**Extracted records**

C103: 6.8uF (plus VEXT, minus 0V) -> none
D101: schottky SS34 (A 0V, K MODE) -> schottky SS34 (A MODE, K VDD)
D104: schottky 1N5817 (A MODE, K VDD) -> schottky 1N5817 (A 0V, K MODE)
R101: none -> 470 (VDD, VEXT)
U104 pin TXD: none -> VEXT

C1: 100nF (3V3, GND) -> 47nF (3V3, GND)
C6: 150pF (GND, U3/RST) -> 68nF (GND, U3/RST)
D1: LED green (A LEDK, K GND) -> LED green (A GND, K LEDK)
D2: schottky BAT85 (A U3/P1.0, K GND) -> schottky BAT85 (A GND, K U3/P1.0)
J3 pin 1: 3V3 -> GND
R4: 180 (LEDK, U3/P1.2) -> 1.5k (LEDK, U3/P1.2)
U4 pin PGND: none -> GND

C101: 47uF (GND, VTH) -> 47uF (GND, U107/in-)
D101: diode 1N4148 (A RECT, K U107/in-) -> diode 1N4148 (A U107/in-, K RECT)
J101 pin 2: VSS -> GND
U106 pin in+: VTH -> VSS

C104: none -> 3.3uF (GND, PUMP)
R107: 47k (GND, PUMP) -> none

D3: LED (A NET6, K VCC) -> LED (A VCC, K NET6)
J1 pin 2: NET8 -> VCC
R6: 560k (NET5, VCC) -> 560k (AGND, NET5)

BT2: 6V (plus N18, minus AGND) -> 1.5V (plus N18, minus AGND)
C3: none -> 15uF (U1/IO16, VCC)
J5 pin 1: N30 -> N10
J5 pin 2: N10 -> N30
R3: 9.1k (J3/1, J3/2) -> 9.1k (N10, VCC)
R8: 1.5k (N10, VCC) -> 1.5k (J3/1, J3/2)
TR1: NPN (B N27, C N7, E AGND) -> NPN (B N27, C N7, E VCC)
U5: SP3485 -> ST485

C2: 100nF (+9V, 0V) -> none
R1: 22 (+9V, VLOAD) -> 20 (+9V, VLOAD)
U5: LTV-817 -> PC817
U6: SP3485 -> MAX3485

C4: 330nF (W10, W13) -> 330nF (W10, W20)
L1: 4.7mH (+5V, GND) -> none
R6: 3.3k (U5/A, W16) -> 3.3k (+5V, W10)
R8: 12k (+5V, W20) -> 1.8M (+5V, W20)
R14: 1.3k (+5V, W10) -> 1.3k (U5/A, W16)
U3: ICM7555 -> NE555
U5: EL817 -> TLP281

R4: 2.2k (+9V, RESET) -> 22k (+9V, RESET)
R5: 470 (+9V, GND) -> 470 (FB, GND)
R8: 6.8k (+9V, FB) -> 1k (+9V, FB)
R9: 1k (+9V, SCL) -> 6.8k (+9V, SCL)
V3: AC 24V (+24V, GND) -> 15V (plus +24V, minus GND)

**Work instruction**
Create a word-for-word copy of the whole listing.

**Exercise solution**
C103: 6.8uF (plus VEXT, minus 0V) -> none
D101: schottky SS34 (A 0V, K MODE) -> schottky SS34 (A MODE, K VDD)
D104: schottky 1N5817 (A MODE, K VDD) -> schottky 1N5817 (A 0V, K MODE)
R101: none -> 470 (VDD, VEXT)
U104 pin TXD: none -> VEXT

C1: 100nF (3V3, GND) -> 47nF (3V3, GND)
C6: 150pF (GND, U3/RST) -> 68nF (GND, U3/RST)
D1: LED green (A LEDK, K GND) -> LED green (A GND, K LEDK)
D2: schottky BAT85 (A U3/P1.0, K GND) -> schottky BAT85 (A GND, K U3/P1.0)
J3 pin 1: 3V3 -> GND
R4: 180 (LEDK, U3/P1.2) -> 1.5k (LEDK, U3/P1.2)
U4 pin PGND: none -> GND

C101: 47uF (GND, VTH) -> 47uF (GND, U107/in-)
D101: diode 1N4148 (A RECT, K U107/in-) -> diode 1N4148 (A U107/in-, K RECT)
J101 pin 2: VSS -> GND
U106 pin in+: VTH -> VSS

C104: none -> 3.3uF (GND, PUMP)
R107: 47k (GND, PUMP) -> none

D3: LED (A NET6, K VCC) -> LED (A VCC, K NET6)
J1 pin 2: NET8 -> VCC
R6: 560k (NET5, VCC) -> 560k (AGND, NET5)

BT2: 6V (plus N18, minus AGND) -> 1.5V (plus N18, minus AGND)
C3: none -> 15uF (U1/IO16, VCC)
J5 pin 1: N30 -> N10
J5 pin 2: N10 -> N30
R3: 9.1k (J3/1, J3/2) -> 9.1k (N10, VCC)
R8: 1.5k (N10, VCC) -> 1.5k (J3/1, J3/2)
TR1: NPN (B N27, C N7, E AGND) -> NPN (B N27, C N7, E VCC)
U5: SP3485 -> ST485

C2: 100nF (+9V, 0V) -> none
R1: 22 (+9V, VLOAD) -> 20 (+9V, VLOAD)
U5: LTV-817 -> PC817
U6: SP3485 -> MAX3485

C4: 330nF (W10, W13) -> 330nF (W10, W20)
L1: 4.7mH (+5V, GND) -> none
R6: 3.3k (U5/A, W16) -> 3.3k (+5V, W10)
R8: 12k (+5V, W20) -> 1.8M (+5V, W20)
R14: 1.3k (+5V, W10) -> 1.3k (U5/A, W16)
U3: ICM7555 -> NE555
U5: EL817 -> TLP281

R4: 2.2k (+9V, RESET) -> 22k (+9V, RESET)
R5: 470 (+9V, GND) -> 470 (FB, GND)
R8: 6.8k (+9V, FB) -> 1k (+9V, FB)
R9: 1k (+9V, SCL) -> 6.8k (+9V, SCL)
V3: AC 24V (+24V, GND) -> 15V (plus +24V, minus GND)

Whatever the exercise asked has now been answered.